**Problem to solve**
No pictures go in the copy; everything else in the records below must be output exactly.

**Records provided**

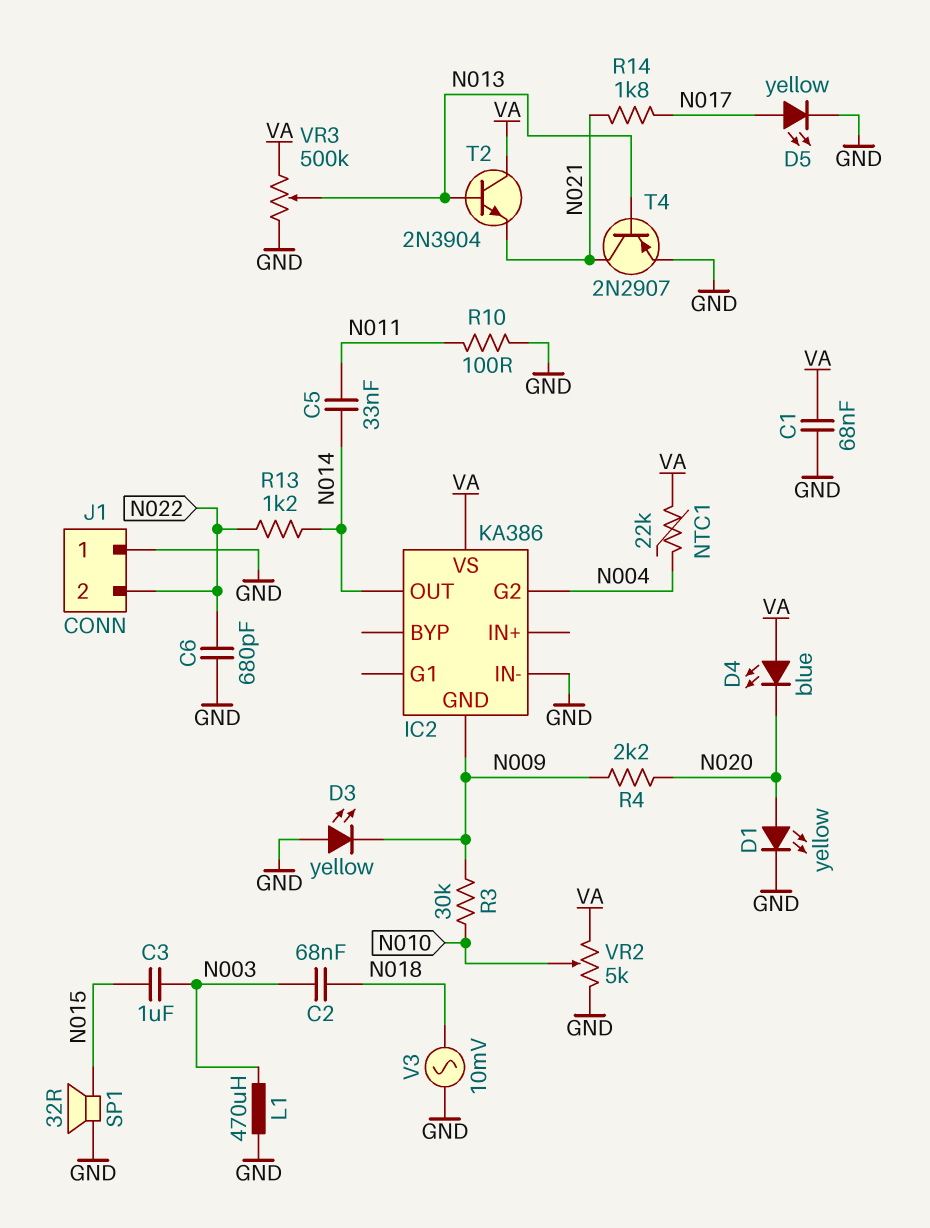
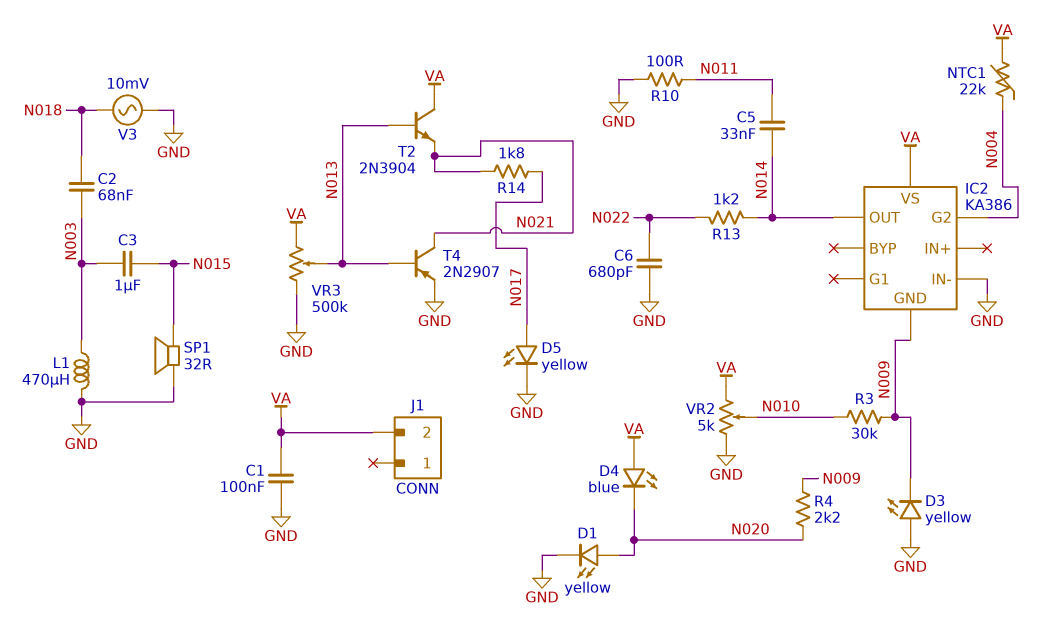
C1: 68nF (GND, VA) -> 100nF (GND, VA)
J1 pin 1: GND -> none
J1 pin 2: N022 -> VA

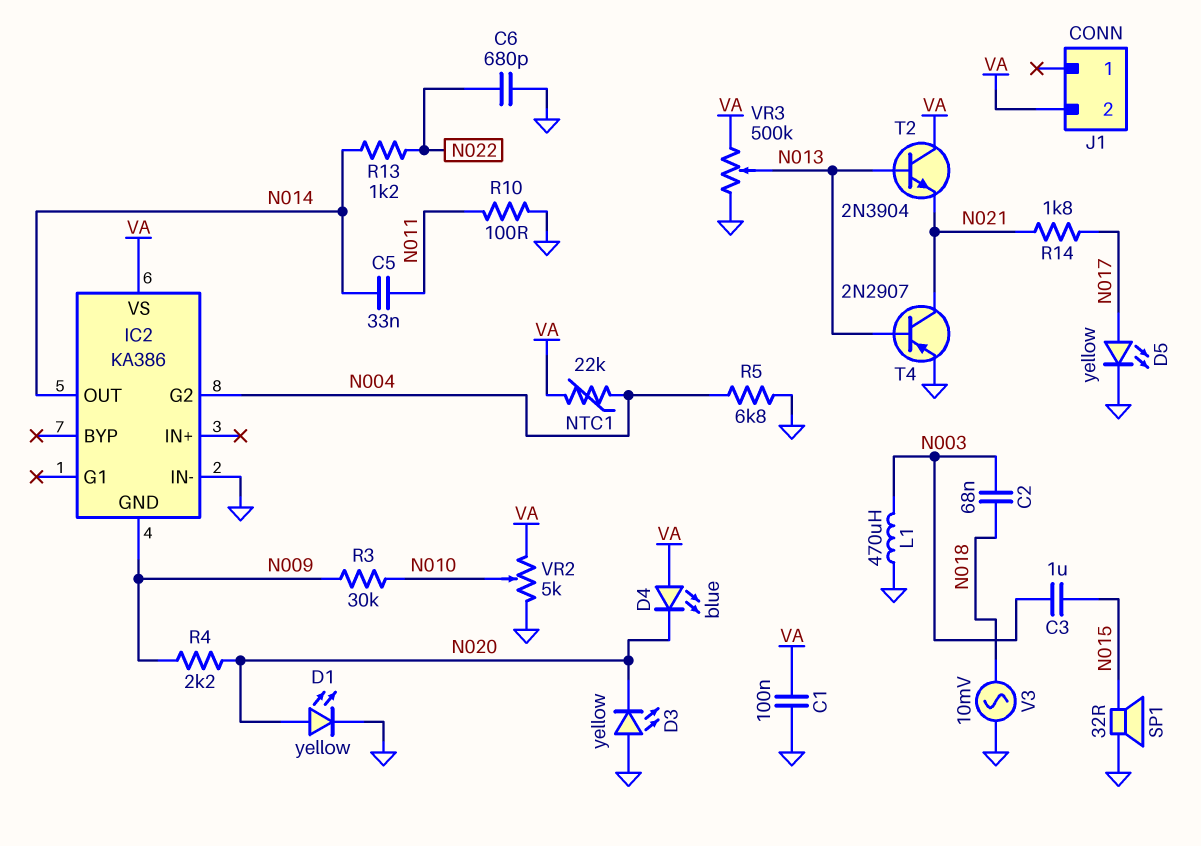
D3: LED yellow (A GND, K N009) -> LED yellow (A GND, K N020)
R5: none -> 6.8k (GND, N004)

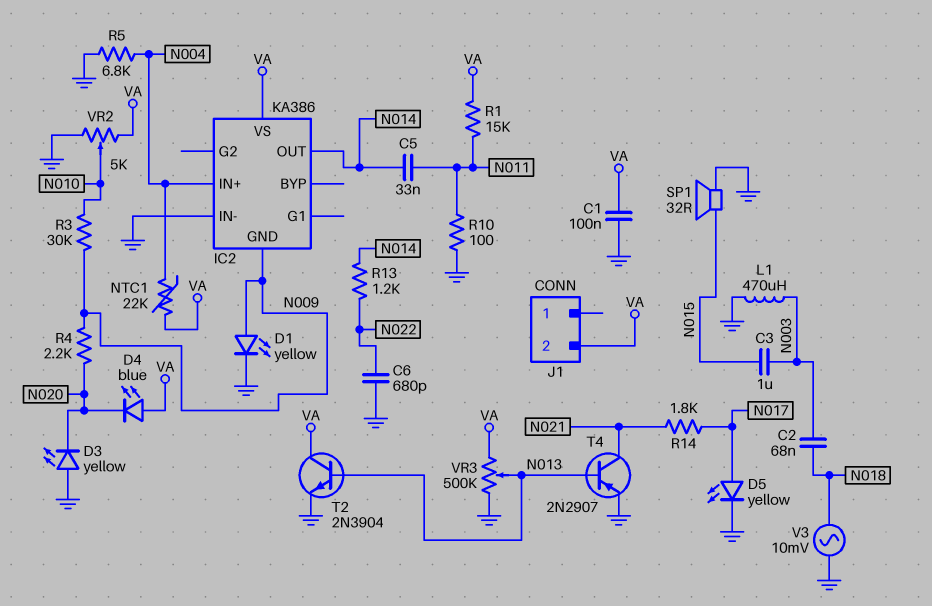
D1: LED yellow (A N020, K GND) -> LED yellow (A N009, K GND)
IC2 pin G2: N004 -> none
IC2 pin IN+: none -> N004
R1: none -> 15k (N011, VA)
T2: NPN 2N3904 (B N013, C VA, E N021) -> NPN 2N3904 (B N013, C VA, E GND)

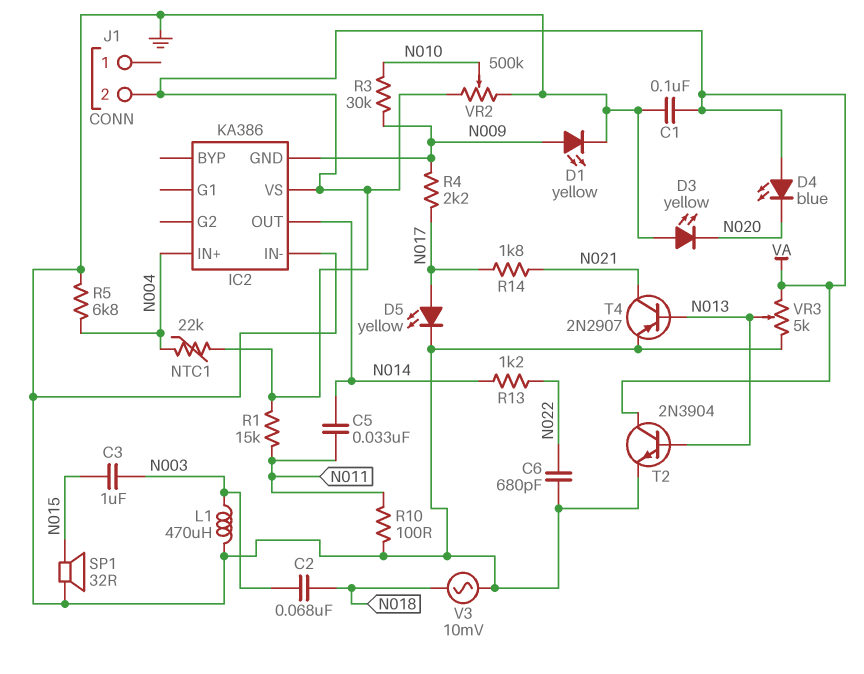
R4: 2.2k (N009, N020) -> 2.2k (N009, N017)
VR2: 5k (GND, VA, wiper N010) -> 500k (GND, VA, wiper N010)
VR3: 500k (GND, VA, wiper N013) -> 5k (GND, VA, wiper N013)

**Response**
C1: 68nF (GND, VA) -> 100nF (GND, VA)
J1 pin 1: GND -> none
J1 pin 2: N022 -> VA

D3: LED yellow (A GND, K N009) -> LED yellow (A GND, K N020)
R5: none -> 6.8k (GND, N004)

D1: LED yellow (A N020, K GND) -> LED yellow (A N009, K GND)
IC2 pin G2: N004 -> none
IC2 pin IN+: none -> N004
R1: none -> 15k (N011, VA)
T2: NPN 2N3904 (B N013, C VA, E N021) -> NPN 2N3904 (B N013, C VA, E GND)

R4: 2.2k (N009, N020) -> 2.2k (N009, N017)
VR2: 5k (GND, VA, wiper N010) -> 500k (GND, VA, wiper N010)
VR3: 500k (GND, VA, wiper N013) -> 5k (GND, VA, wiper N013)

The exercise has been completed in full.